Entries from a dataset
★ ★ ★ ★ ★

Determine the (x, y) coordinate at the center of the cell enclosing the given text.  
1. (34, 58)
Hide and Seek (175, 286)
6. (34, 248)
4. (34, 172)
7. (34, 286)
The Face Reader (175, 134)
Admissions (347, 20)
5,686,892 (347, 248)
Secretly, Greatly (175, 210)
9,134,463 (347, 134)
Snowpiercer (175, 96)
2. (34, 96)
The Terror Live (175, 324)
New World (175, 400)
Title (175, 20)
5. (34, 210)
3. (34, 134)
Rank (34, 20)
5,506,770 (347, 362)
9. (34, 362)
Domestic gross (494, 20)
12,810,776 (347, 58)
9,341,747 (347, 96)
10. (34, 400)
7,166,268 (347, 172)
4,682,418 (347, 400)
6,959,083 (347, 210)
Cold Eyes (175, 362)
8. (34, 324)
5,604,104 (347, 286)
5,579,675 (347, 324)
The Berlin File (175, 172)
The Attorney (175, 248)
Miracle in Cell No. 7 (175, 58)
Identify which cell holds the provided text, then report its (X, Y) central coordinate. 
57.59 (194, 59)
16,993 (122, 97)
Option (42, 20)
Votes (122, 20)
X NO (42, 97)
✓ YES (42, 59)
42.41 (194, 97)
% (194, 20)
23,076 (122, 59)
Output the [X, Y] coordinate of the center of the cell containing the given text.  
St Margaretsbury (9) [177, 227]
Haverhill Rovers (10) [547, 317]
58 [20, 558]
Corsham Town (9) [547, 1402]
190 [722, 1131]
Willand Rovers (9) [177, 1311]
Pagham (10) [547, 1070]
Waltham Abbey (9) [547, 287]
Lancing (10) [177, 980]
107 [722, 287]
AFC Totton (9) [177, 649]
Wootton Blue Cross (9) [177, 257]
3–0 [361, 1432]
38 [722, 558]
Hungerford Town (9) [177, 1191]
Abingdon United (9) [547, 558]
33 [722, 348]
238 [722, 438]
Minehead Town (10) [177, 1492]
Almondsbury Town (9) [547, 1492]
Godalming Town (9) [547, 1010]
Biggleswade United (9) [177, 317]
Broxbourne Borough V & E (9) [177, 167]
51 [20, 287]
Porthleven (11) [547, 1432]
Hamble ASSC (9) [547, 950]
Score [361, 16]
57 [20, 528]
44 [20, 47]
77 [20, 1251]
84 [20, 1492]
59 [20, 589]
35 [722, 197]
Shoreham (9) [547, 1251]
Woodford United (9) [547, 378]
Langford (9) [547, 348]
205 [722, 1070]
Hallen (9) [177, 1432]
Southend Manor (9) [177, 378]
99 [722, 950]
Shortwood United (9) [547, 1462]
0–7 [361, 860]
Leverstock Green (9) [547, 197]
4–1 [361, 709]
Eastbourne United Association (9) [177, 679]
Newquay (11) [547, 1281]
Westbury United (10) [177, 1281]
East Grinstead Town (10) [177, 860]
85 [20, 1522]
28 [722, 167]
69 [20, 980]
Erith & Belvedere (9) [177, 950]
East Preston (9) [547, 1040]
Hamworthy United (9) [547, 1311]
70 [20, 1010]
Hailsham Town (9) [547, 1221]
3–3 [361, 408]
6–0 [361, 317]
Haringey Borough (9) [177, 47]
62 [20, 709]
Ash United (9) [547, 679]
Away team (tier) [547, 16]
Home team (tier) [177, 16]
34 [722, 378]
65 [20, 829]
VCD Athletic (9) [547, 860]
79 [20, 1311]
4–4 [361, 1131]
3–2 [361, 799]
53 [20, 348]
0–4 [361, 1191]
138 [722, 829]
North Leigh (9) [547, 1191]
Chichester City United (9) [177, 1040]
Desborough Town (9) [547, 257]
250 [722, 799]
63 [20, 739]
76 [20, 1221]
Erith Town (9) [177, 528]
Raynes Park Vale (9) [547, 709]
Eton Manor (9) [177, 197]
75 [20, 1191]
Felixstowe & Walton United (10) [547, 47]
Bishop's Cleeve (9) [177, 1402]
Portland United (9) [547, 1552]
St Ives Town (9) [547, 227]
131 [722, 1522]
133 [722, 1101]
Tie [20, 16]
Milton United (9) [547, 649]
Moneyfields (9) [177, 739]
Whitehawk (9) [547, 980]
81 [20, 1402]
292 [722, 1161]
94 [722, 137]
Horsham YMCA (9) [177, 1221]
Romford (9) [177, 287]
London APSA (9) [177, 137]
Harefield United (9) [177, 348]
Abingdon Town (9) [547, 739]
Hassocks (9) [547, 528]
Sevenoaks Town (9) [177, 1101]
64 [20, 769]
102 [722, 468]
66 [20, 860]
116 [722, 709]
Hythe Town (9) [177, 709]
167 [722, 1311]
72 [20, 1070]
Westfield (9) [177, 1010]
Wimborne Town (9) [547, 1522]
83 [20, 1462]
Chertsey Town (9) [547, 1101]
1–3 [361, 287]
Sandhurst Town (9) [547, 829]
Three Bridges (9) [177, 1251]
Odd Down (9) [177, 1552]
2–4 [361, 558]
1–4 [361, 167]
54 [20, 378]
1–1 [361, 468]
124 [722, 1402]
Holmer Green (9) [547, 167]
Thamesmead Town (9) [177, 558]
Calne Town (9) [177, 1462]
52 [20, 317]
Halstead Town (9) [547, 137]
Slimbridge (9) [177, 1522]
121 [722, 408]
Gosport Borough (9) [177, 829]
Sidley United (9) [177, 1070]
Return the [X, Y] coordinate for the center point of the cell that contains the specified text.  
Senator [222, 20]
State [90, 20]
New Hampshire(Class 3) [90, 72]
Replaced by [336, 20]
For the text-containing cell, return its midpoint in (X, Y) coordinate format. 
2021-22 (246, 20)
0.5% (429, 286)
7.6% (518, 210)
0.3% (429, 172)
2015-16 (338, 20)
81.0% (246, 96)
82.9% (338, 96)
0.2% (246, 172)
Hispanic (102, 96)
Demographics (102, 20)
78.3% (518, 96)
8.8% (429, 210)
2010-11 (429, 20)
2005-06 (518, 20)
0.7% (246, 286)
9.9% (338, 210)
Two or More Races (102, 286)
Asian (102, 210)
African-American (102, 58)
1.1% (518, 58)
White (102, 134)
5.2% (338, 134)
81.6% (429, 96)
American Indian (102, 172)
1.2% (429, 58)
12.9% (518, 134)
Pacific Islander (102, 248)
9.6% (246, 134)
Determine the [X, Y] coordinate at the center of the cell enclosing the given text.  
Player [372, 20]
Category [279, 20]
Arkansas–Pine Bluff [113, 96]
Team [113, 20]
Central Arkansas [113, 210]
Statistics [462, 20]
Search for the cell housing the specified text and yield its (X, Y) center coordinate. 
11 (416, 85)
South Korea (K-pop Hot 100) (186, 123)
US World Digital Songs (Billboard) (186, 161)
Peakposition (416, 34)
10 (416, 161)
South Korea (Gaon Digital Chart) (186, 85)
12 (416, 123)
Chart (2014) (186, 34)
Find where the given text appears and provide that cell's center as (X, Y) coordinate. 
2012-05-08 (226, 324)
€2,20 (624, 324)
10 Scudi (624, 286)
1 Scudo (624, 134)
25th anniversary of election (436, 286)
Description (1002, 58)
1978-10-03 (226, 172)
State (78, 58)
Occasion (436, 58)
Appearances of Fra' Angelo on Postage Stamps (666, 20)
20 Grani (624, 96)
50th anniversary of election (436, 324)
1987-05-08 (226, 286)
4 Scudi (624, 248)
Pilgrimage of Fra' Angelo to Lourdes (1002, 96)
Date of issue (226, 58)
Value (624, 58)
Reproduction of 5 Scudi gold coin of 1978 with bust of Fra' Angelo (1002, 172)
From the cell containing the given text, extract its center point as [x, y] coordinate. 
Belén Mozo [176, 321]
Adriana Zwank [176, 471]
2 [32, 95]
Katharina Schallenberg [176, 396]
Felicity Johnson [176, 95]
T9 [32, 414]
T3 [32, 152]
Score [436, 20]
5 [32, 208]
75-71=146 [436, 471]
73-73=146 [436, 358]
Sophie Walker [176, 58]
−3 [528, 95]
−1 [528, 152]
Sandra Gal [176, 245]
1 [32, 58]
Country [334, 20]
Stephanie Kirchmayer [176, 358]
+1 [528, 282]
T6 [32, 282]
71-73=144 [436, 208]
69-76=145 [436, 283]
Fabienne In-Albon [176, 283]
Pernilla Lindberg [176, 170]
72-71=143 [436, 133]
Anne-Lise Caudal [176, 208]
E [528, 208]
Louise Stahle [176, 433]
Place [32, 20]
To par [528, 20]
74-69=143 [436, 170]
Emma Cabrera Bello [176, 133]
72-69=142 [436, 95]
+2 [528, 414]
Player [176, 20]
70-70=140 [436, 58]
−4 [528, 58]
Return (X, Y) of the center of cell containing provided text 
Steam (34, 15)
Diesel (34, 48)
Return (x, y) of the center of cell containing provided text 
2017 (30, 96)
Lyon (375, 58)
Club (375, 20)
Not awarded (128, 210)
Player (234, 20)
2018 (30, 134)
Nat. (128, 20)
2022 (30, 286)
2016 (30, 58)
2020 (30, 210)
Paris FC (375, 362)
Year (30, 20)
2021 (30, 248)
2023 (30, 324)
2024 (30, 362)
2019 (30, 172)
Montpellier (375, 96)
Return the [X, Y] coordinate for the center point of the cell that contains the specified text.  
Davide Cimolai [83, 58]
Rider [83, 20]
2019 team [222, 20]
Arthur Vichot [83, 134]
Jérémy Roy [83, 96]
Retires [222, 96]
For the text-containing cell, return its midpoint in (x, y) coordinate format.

★ ★ ★ ★ ★

■ REQUIREMENTS
Retype, without changes, the entries from the beginning through the line containing "5,604,104 (347, 286)", including that line.

■ EXERCISE OUTPUT
Determine the (x, y) coordinate at the center of the cell enclosing the given text.  
1. (34, 58)
Hide and Seek (175, 286)
6. (34, 248)
4. (34, 172)
7. (34, 286)
The Face Reader (175, 134)
Admissions (347, 20)
5,686,892 (347, 248)
Secretly, Greatly (175, 210)
9,134,463 (347, 134)
Snowpiercer (175, 96)
2. (34, 96)
The Terror Live (175, 324)
New World (175, 400)
Title (175, 20)
5. (34, 210)
3. (34, 134)
Rank (34, 20)
5,506,770 (347, 362)
9. (34, 362)
Domestic gross (494, 20)
12,810,776 (347, 58)
9,341,747 (347, 96)
10. (34, 400)
7,166,268 (347, 172)
4,682,418 (347, 400)
6,959,083 (347, 210)
Cold Eyes (175, 362)
8. (34, 324)
5,604,104 (347, 286)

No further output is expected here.